- What is being asked -
Look through the data below for the line with "(266, 196) = (393, 540): orange" and the line with "(409, 330) = (190, 326): pink", then output those two and all lines in between, exactly as written.

- Data for this exercise -

::::::::::

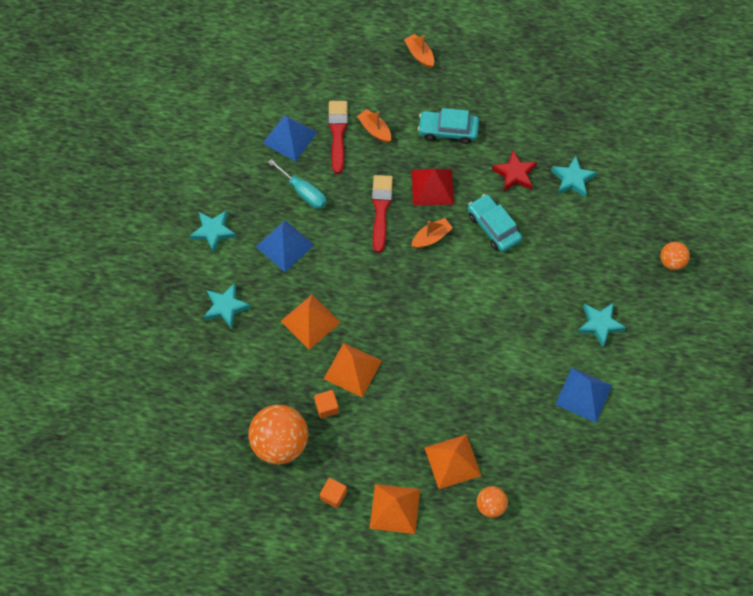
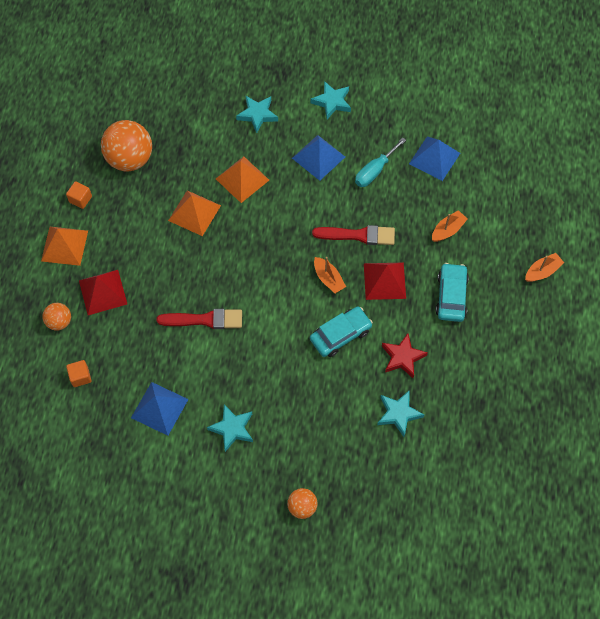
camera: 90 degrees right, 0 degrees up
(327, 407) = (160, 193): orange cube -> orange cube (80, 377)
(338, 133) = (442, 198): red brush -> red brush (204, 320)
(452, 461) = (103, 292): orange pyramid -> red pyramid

::::::::::

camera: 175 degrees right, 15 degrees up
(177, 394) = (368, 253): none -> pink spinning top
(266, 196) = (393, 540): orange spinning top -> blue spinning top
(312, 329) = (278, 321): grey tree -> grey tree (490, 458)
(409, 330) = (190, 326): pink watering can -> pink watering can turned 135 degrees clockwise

::::::::::

- Result for this task -
(266, 196) = (393, 540): orange spinning top -> blue spinning top
(312, 329) = (278, 321): grey tree -> grey tree (490, 458)
(409, 330) = (190, 326): pink watering can -> pink watering can turned 135 degrees clockwise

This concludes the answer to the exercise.